## PROBLEM TO WORK ON
Go through the data below and gather each line containing "heart".

## RECORDED INFORMATION
━━━━

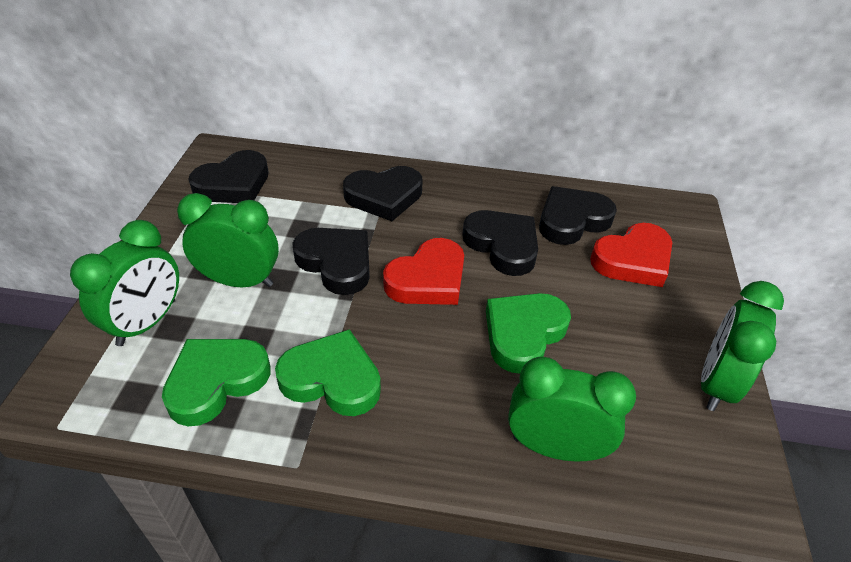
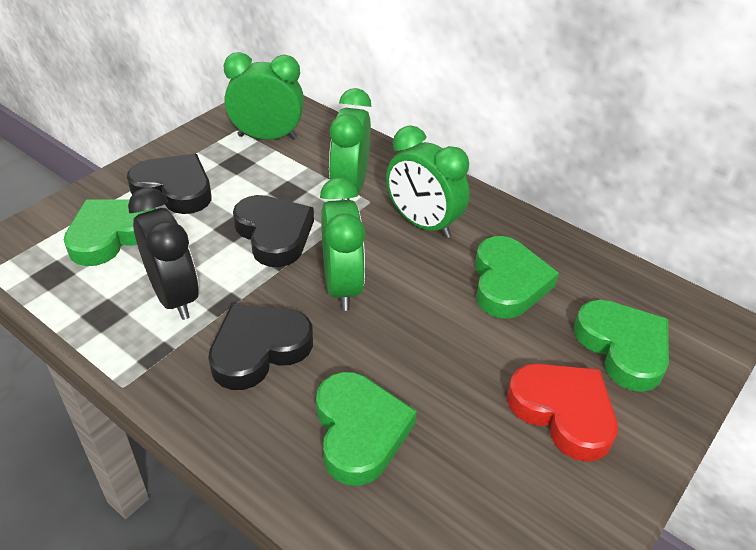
black clock: 0 -> 1
black heart: 5 -> 3
green heart: 3 -> 4
red heart: 2 -> 1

━━━━

## EXERCISE OUTPUT
black heart: 5 -> 3
green heart: 3 -> 4
red heart: 2 -> 1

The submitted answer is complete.